Your instructions » The material below should be copied line for line, please, with pictures omitted.

====

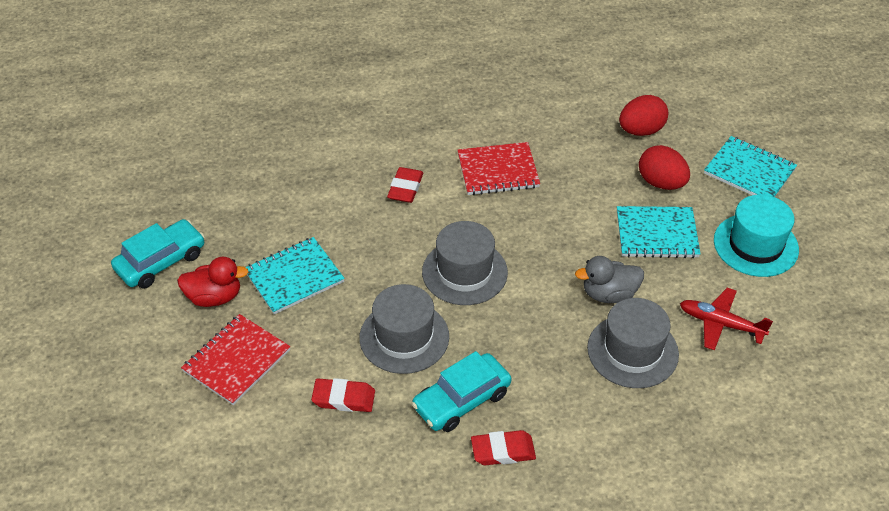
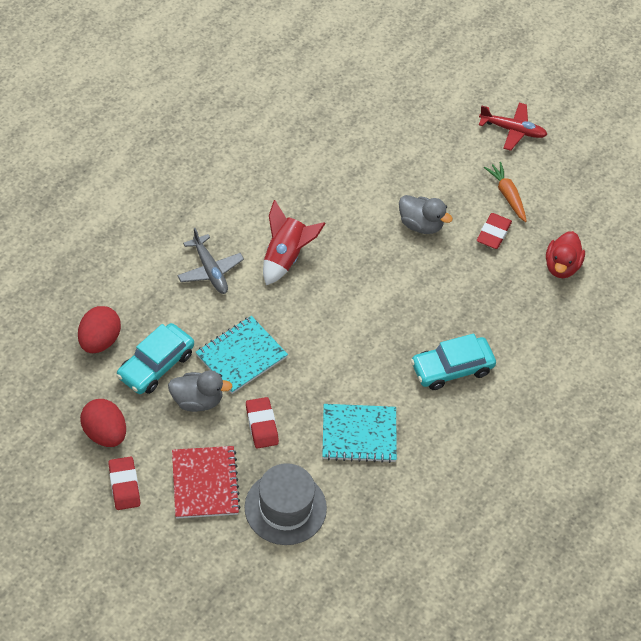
grey duck: [575,256,644,303] = 1 -> [168,370,233,412] [399,195,453,234] = 2
grey hat: [359,284,449,374] [422,221,508,305] [587,298,679,388] = 3 -> [244,463,327,545] = 1
grey plane: none = 0 -> [177,228,244,294] = 1
orange carrot: none = 0 -> [484,162,527,222] = 1
red notebook: [181,314,291,405] [457,142,540,195] = 2 -> [172,446,241,519] = 1
red rocket: none = 0 -> [263,200,326,285] = 1
turquoise hat: [714,195,799,277] = 1 -> none = 0
turquoise notebook: [245,237,345,314] [617,206,701,258] [704,136,797,197] = 3 -> [196,316,288,394] [322,404,397,463] = 2

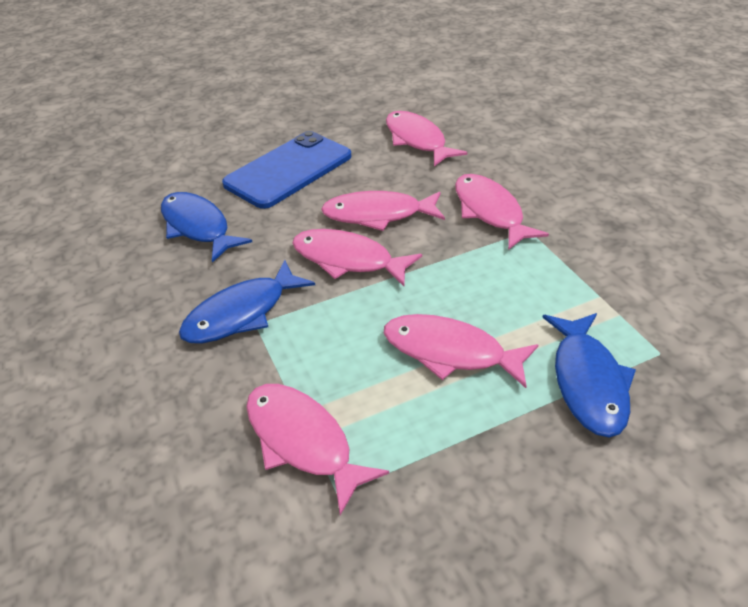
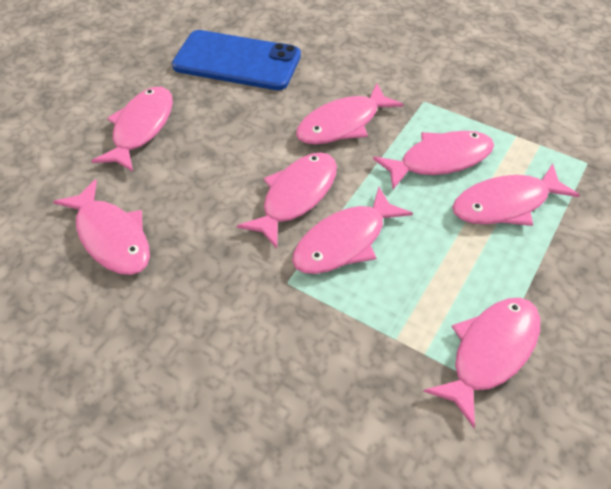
blue fish: [161,192,252,263] [179,260,315,343] [542,313,636,438] = 3 -> none = 0
pink fish: [246,384,389,515] [292,229,422,286] [321,191,445,231] [384,314,538,388] [386,111,467,167] [455,174,549,250] = 6 -> [53,179,150,275] [91,87,173,172] [237,152,337,249] [292,187,413,274] [296,83,404,145] [373,131,494,189] [423,298,540,428] [452,163,580,226] = 8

====

Exercise solution »
grey duck: [575,256,644,303] = 1 -> [168,370,233,412] [399,195,453,234] = 2
grey hat: [359,284,449,374] [422,221,508,305] [587,298,679,388] = 3 -> [244,463,327,545] = 1
grey plane: none = 0 -> [177,228,244,294] = 1
orange carrot: none = 0 -> [484,162,527,222] = 1
red notebook: [181,314,291,405] [457,142,540,195] = 2 -> [172,446,241,519] = 1
red rocket: none = 0 -> [263,200,326,285] = 1
turquoise hat: [714,195,799,277] = 1 -> none = 0
turquoise notebook: [245,237,345,314] [617,206,701,258] [704,136,797,197] = 3 -> [196,316,288,394] [322,404,397,463] = 2

blue fish: [161,192,252,263] [179,260,315,343] [542,313,636,438] = 3 -> none = 0
pink fish: [246,384,389,515] [292,229,422,286] [321,191,445,231] [384,314,538,388] [386,111,467,167] [455,174,549,250] = 6 -> [53,179,150,275] [91,87,173,172] [237,152,337,249] [292,187,413,274] [296,83,404,145] [373,131,494,189] [423,298,540,428] [452,163,580,226] = 8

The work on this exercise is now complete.